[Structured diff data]
★ ★ ★
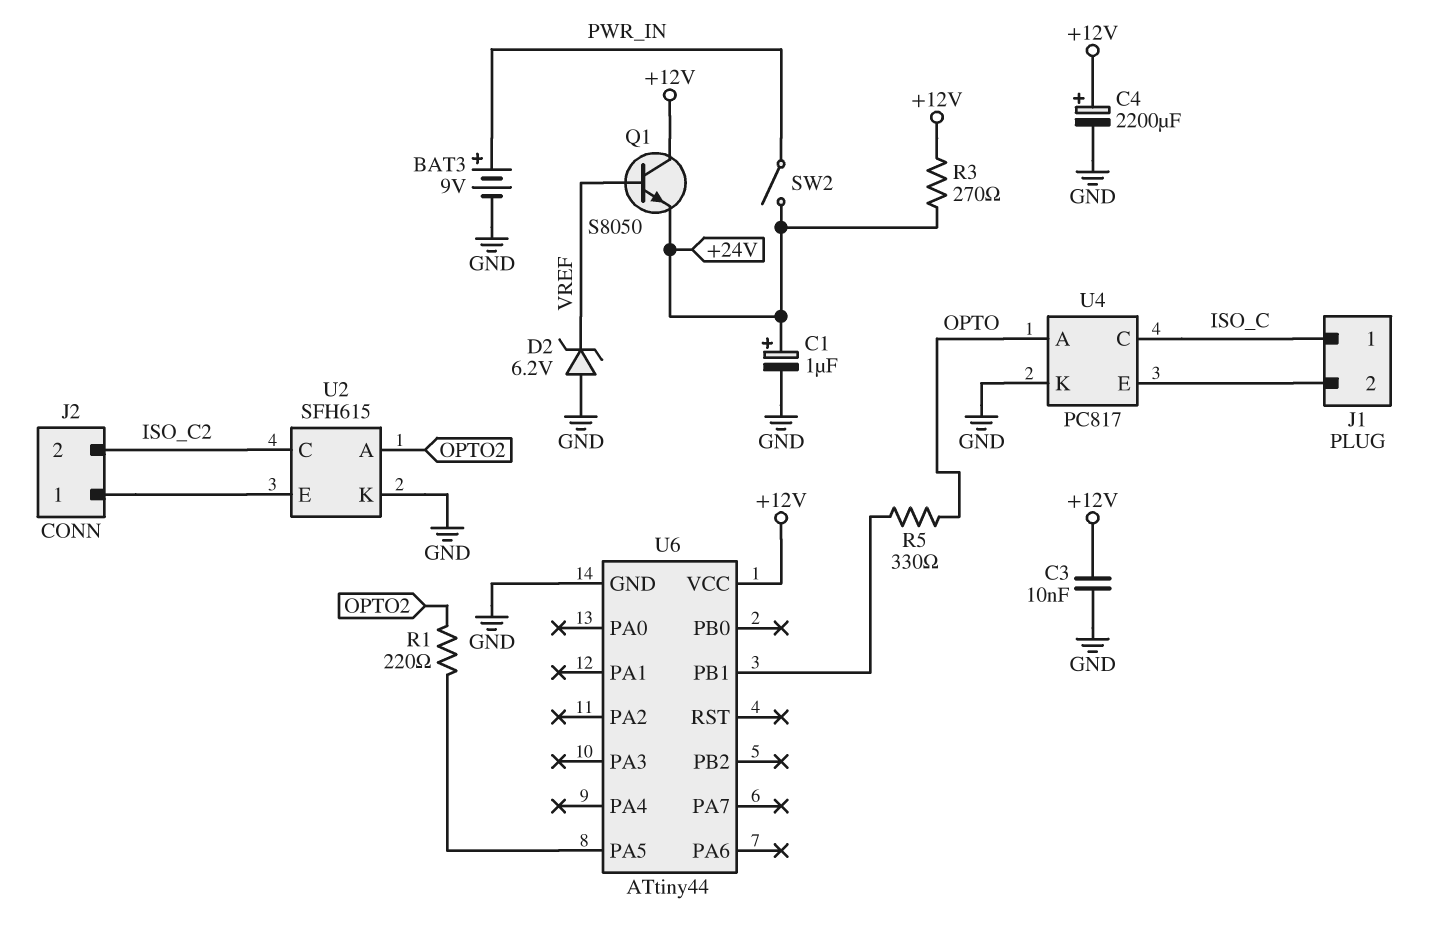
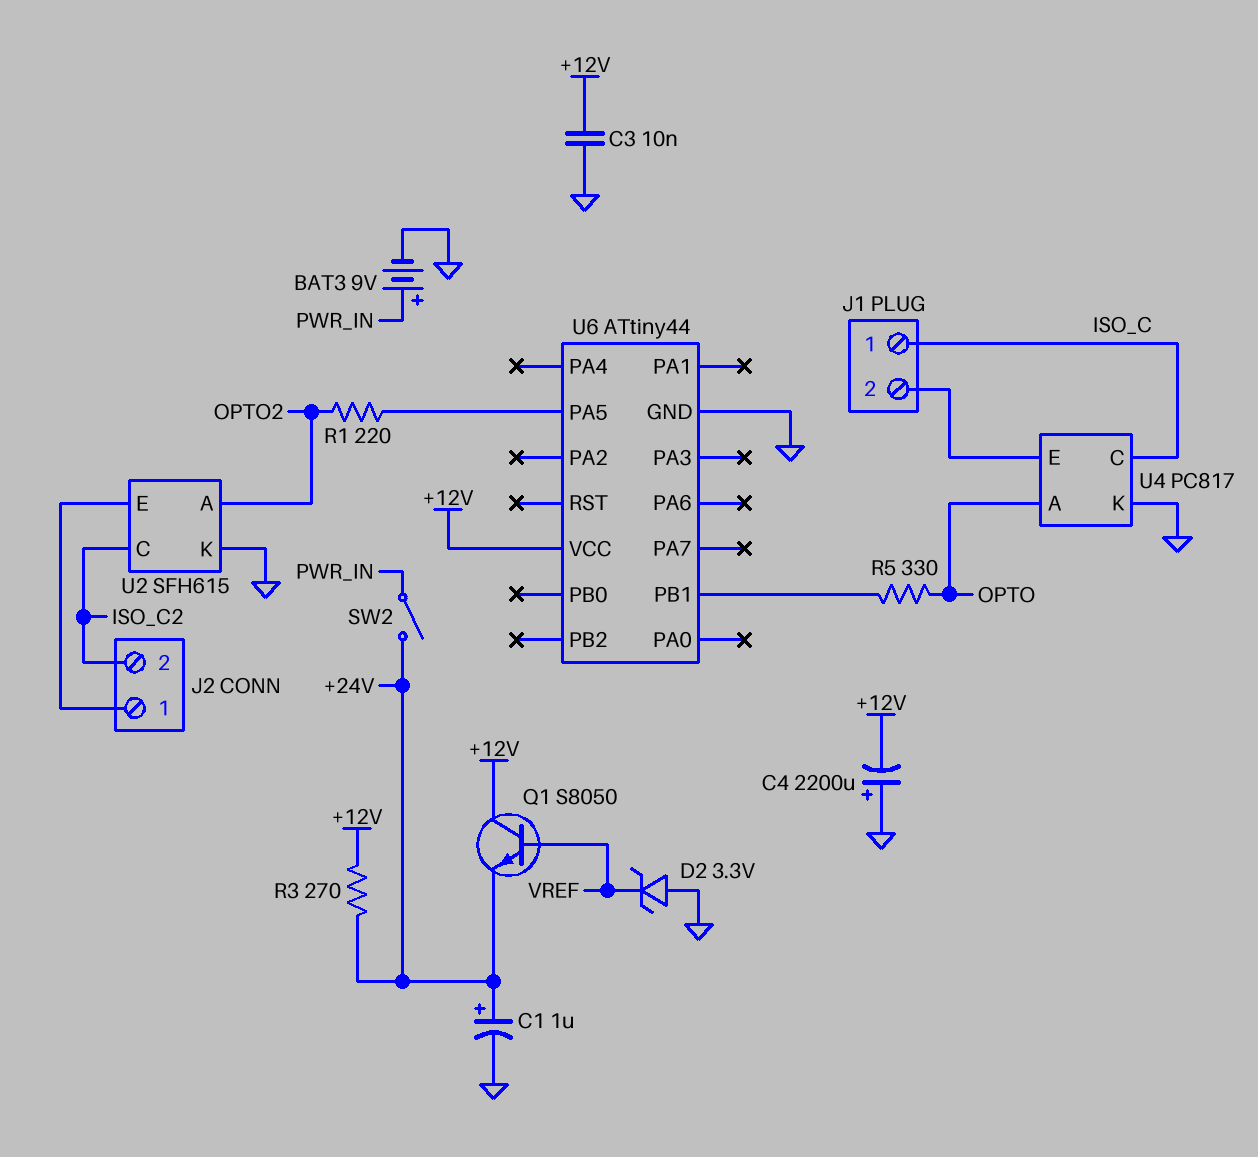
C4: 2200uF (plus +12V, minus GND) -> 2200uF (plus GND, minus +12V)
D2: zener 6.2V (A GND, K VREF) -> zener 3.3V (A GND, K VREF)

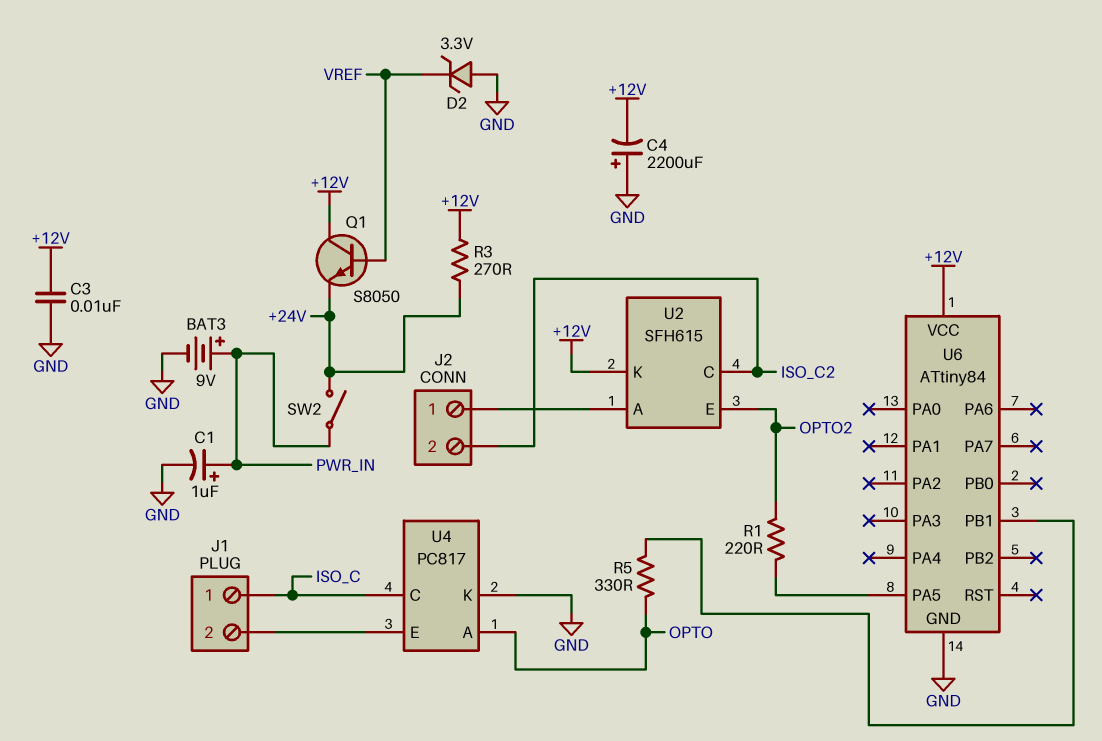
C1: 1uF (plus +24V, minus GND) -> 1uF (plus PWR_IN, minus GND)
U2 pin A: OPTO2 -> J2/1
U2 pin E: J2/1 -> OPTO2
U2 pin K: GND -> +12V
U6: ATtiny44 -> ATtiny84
★ ★ ★
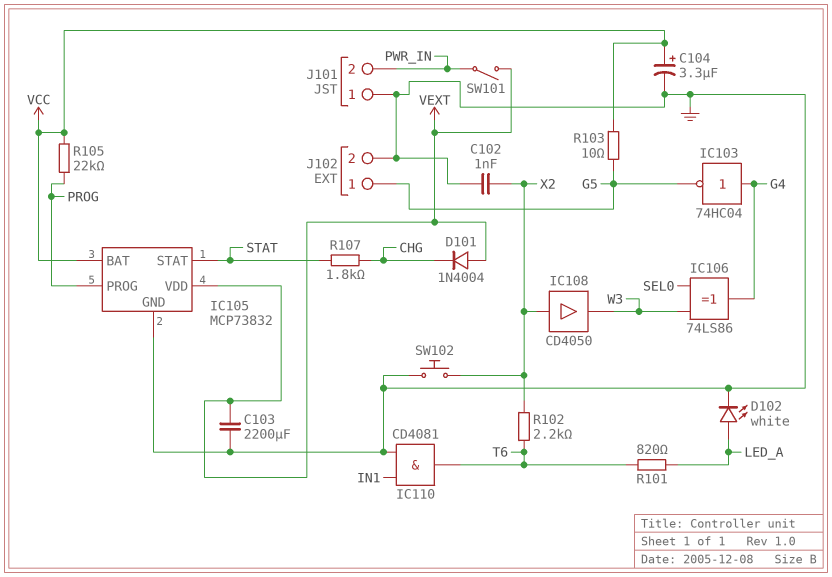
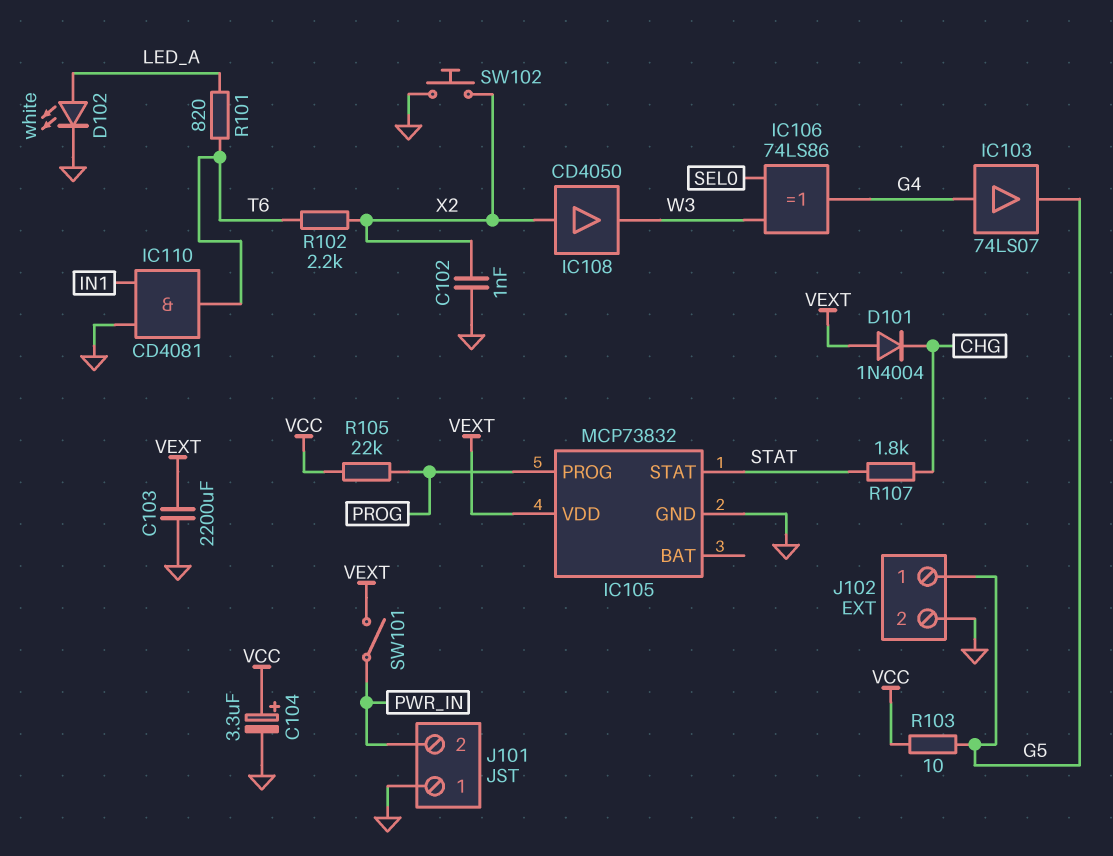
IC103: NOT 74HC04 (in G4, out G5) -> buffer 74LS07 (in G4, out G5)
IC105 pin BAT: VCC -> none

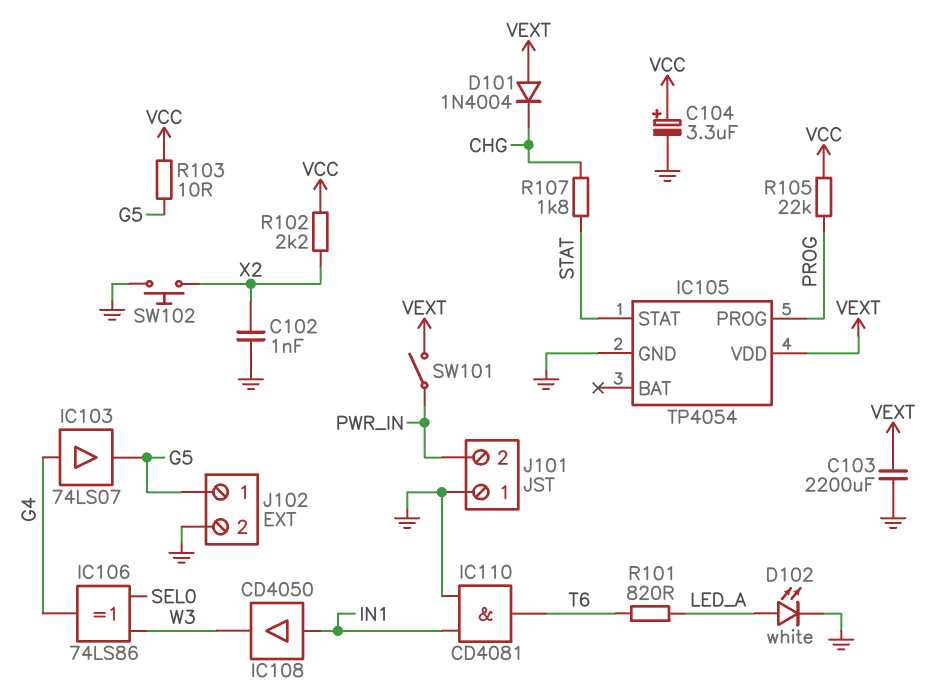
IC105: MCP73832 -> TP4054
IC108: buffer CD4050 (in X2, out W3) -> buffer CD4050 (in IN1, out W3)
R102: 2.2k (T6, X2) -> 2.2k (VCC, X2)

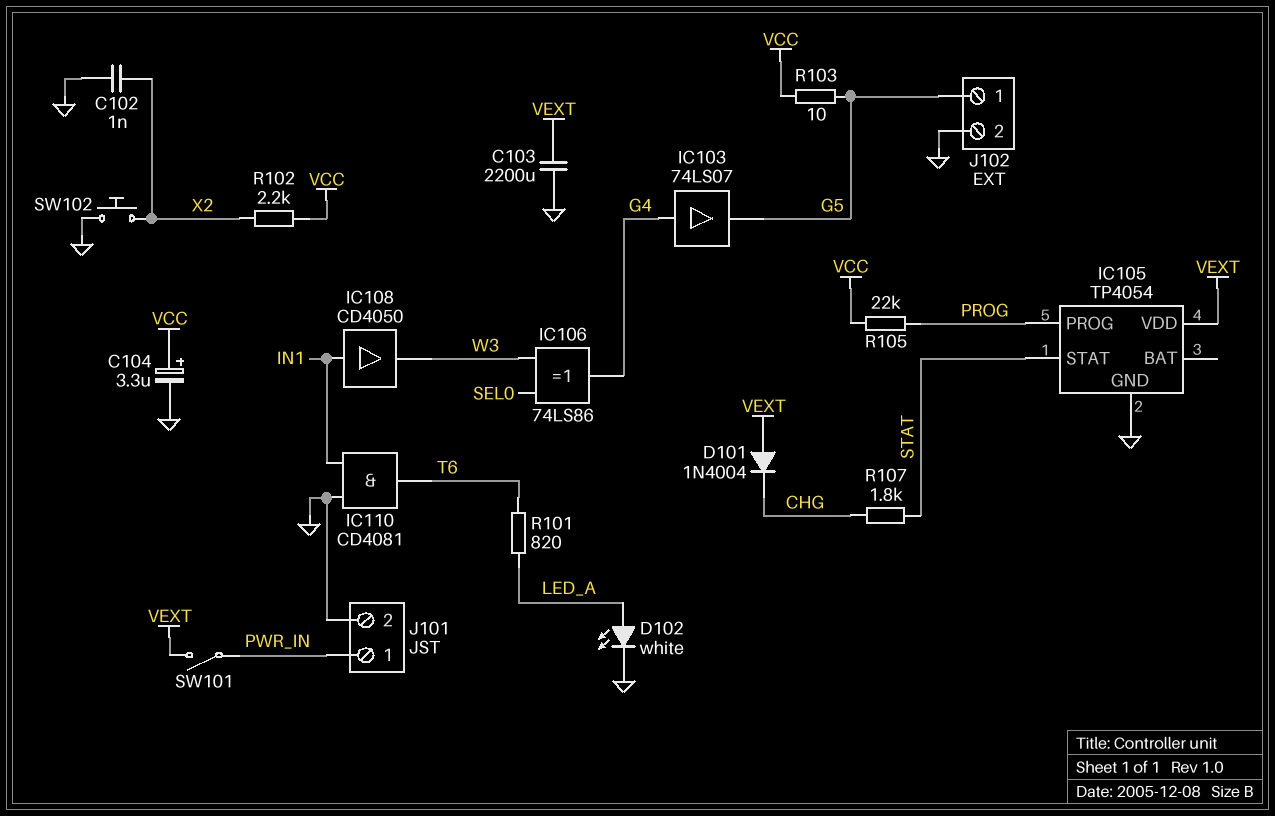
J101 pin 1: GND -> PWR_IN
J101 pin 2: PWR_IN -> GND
★ ★ ★
## Required work
Copy the lines above exactly, beginning at the line that has "C1: 1uF (plus" and stopping after the line that has "U6: ATtiny44 -> ATtiny84", and omit the rest.

## Exercise solution
C1: 1uF (plus +24V, minus GND) -> 1uF (plus PWR_IN, minus GND)
U2 pin A: OPTO2 -> J2/1
U2 pin E: J2/1 -> OPTO2
U2 pin K: GND -> +12V
U6: ATtiny44 -> ATtiny84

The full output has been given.